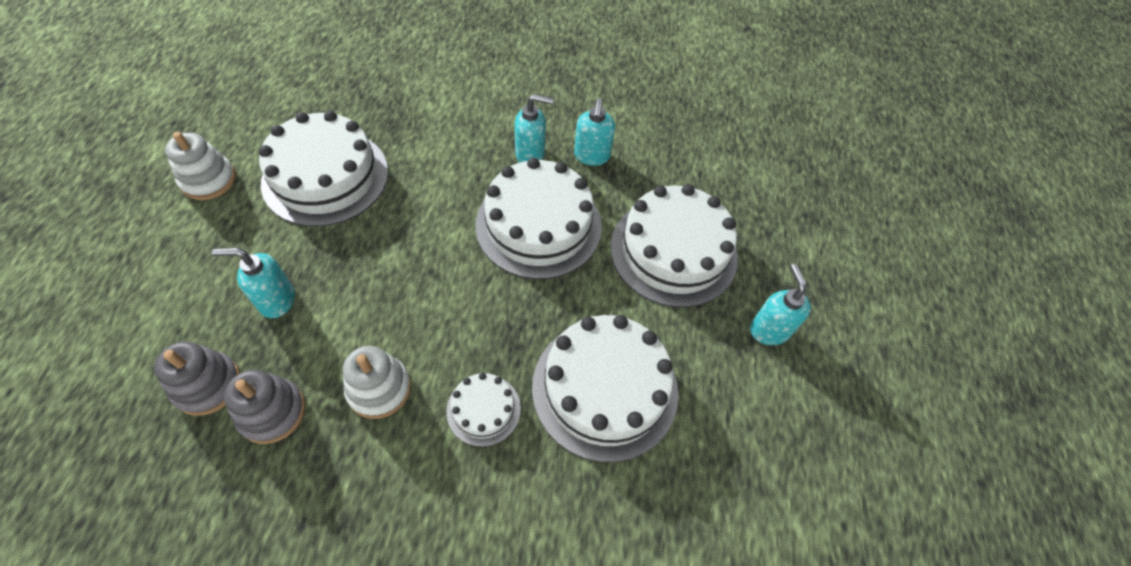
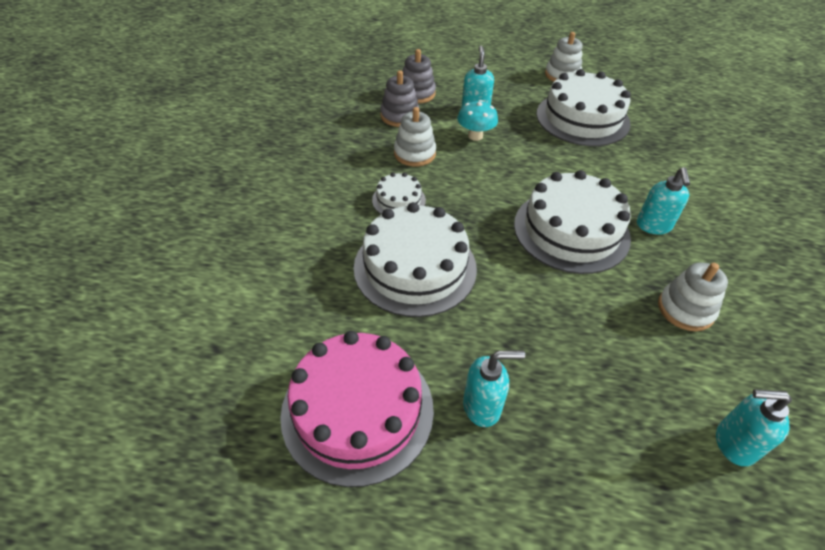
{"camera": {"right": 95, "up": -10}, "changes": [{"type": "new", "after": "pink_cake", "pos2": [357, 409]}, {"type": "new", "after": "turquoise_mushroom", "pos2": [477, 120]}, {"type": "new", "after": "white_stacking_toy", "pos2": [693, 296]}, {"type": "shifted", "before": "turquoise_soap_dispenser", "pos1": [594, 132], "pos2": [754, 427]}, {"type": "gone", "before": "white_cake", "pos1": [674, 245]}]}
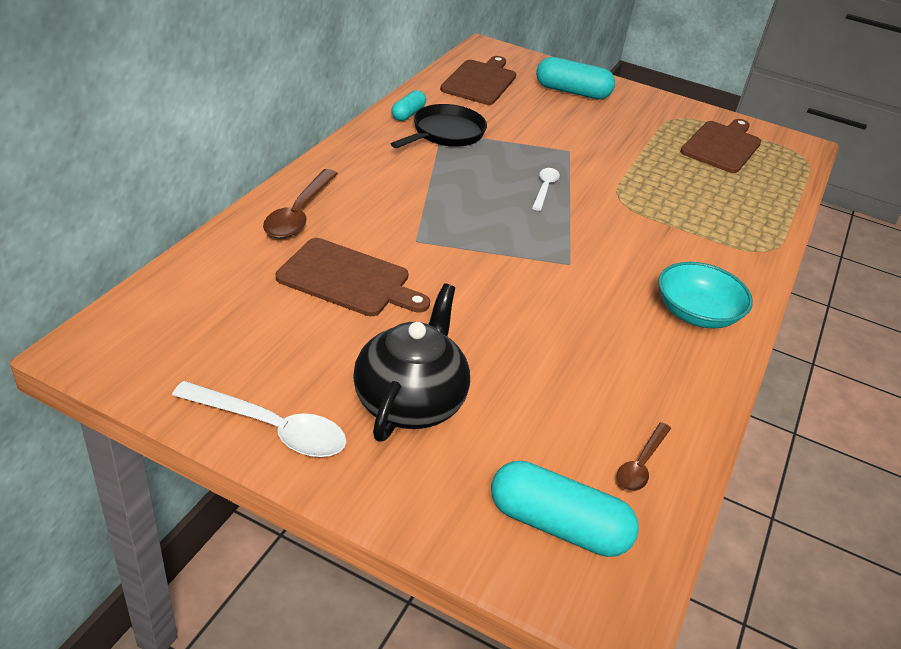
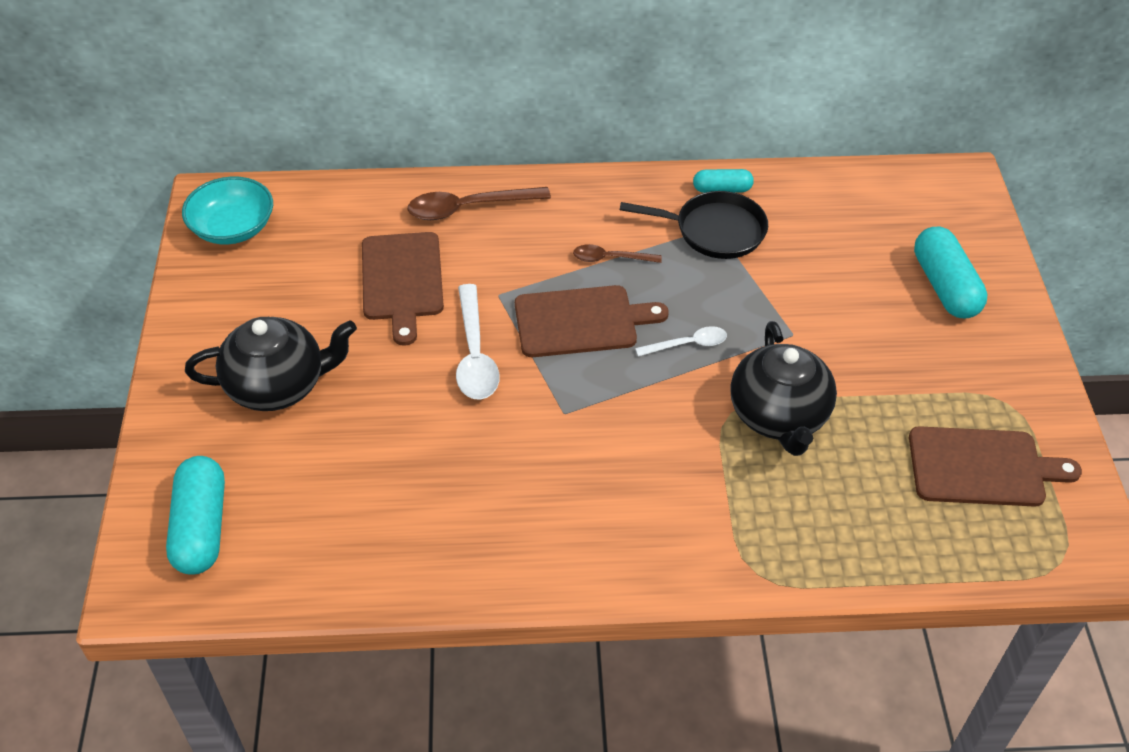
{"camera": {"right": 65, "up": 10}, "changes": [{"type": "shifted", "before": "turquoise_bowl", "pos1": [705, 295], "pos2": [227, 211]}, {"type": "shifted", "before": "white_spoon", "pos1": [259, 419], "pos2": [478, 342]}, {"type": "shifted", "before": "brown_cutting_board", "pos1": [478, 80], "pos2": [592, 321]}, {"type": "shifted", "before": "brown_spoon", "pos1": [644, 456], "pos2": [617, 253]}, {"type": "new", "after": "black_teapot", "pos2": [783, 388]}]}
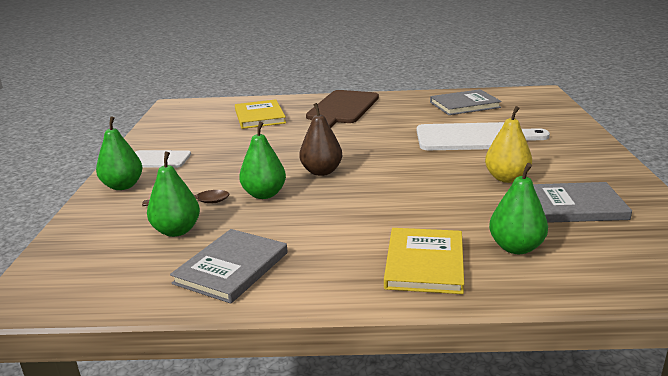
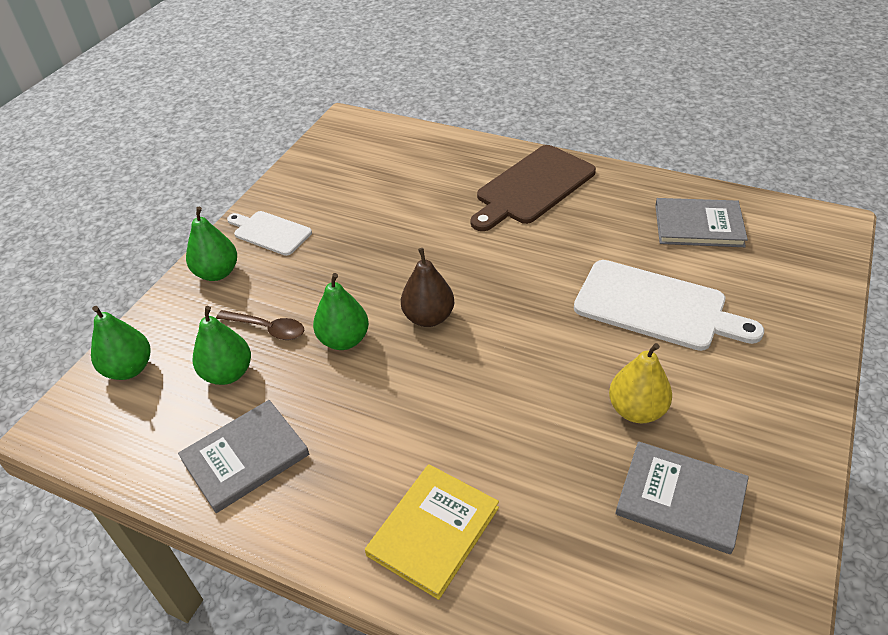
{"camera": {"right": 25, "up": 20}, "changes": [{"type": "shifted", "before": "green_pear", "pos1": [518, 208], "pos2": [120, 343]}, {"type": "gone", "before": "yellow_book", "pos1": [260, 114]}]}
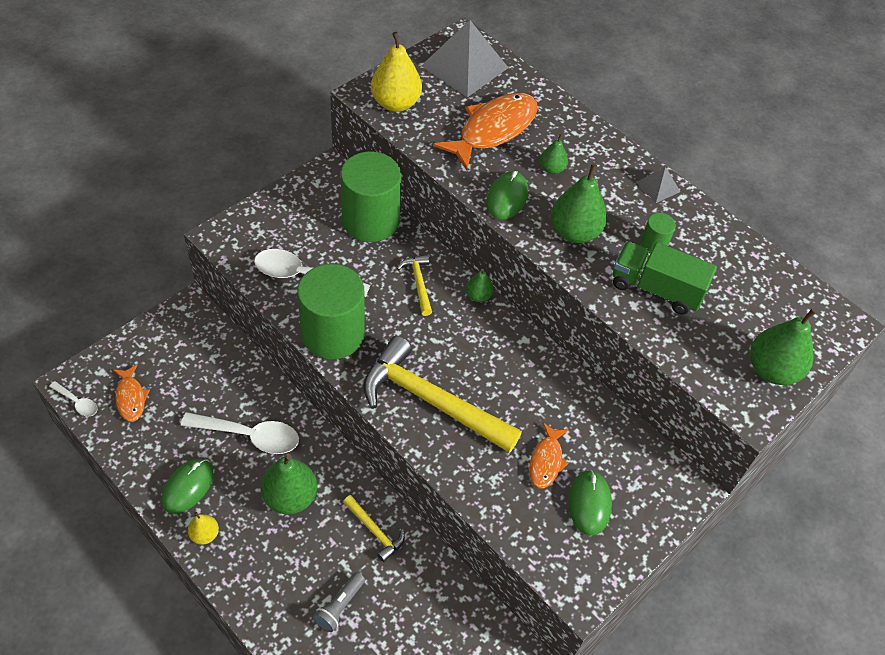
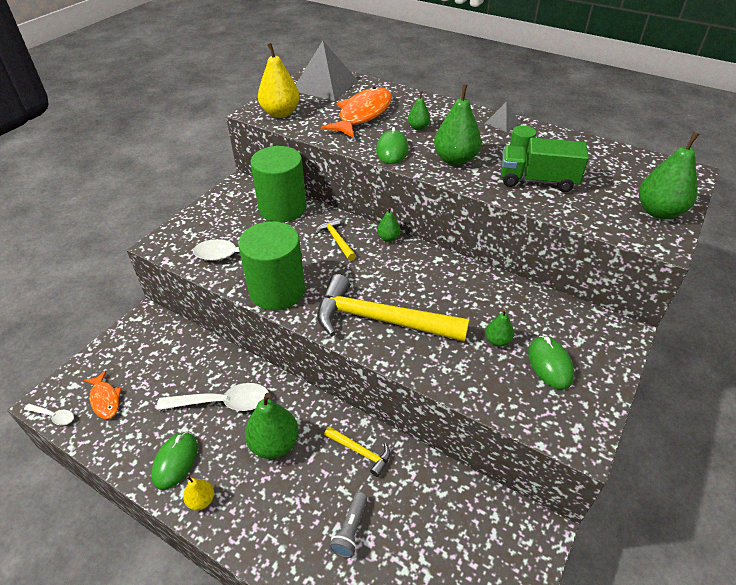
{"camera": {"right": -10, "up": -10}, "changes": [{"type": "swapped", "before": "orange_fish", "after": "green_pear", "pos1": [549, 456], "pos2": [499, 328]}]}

◆ ◆ ◆ ◆ ◆

- _WORK REQUIRED_:
The answer must be the full listing, word for word, with no images in it.

- _ANSWER TO THE PROBLEM_:
{"camera": {"right": 95, "up": -10}, "changes": [{"type": "new", "after": "pink_cake", "pos2": [357, 409]}, {"type": "new", "after": "turquoise_mushroom", "pos2": [477, 120]}, {"type": "new", "after": "white_stacking_toy", "pos2": [693, 296]}, {"type": "shifted", "before": "turquoise_soap_dispenser", "pos1": [594, 132], "pos2": [754, 427]}, {"type": "gone", "before": "white_cake", "pos1": [674, 245]}]}
{"camera": {"right": 65, "up": 10}, "changes": [{"type": "shifted", "before": "turquoise_bowl", "pos1": [705, 295], "pos2": [227, 211]}, {"type": "shifted", "before": "white_spoon", "pos1": [259, 419], "pos2": [478, 342]}, {"type": "shifted", "before": "brown_cutting_board", "pos1": [478, 80], "pos2": [592, 321]}, {"type": "shifted", "before": "brown_spoon", "pos1": [644, 456], "pos2": [617, 253]}, {"type": "new", "after": "black_teapot", "pos2": [783, 388]}]}
{"camera": {"right": 25, "up": 20}, "changes": [{"type": "shifted", "before": "green_pear", "pos1": [518, 208], "pos2": [120, 343]}, {"type": "gone", "before": "yellow_book", "pos1": [260, 114]}]}
{"camera": {"right": -10, "up": -10}, "changes": [{"type": "swapped", "before": "orange_fish", "after": "green_pear", "pos1": [549, 456], "pos2": [499, 328]}]}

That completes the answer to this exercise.